-- Records shown follows --

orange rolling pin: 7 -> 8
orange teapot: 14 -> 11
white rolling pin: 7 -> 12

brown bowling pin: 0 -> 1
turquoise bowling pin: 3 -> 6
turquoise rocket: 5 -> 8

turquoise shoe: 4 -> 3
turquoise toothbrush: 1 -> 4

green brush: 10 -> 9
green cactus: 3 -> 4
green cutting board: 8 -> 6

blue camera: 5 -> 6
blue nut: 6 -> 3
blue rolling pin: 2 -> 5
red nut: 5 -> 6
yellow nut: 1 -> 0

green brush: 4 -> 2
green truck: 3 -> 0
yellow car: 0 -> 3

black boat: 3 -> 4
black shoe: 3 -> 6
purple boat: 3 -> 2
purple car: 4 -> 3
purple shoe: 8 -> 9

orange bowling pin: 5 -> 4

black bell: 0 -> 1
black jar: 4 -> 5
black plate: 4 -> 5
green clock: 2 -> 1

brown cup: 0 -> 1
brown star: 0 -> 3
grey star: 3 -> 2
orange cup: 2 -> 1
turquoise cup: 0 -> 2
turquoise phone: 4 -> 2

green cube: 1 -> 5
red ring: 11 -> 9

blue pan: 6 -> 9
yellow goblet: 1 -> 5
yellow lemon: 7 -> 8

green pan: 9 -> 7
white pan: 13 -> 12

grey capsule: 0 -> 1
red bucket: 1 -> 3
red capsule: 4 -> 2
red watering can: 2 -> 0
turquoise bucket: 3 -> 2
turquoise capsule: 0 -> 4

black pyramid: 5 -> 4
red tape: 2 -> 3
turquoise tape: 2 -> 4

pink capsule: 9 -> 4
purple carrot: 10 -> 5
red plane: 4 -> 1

-- Records shown concluded --

◆ **What the exercise asks**
Every line above that holds "capsule" should be copied out.

◆ **Problem solution**
grey capsule: 0 -> 1
red capsule: 4 -> 2
turquoise capsule: 0 -> 4
pink capsule: 9 -> 4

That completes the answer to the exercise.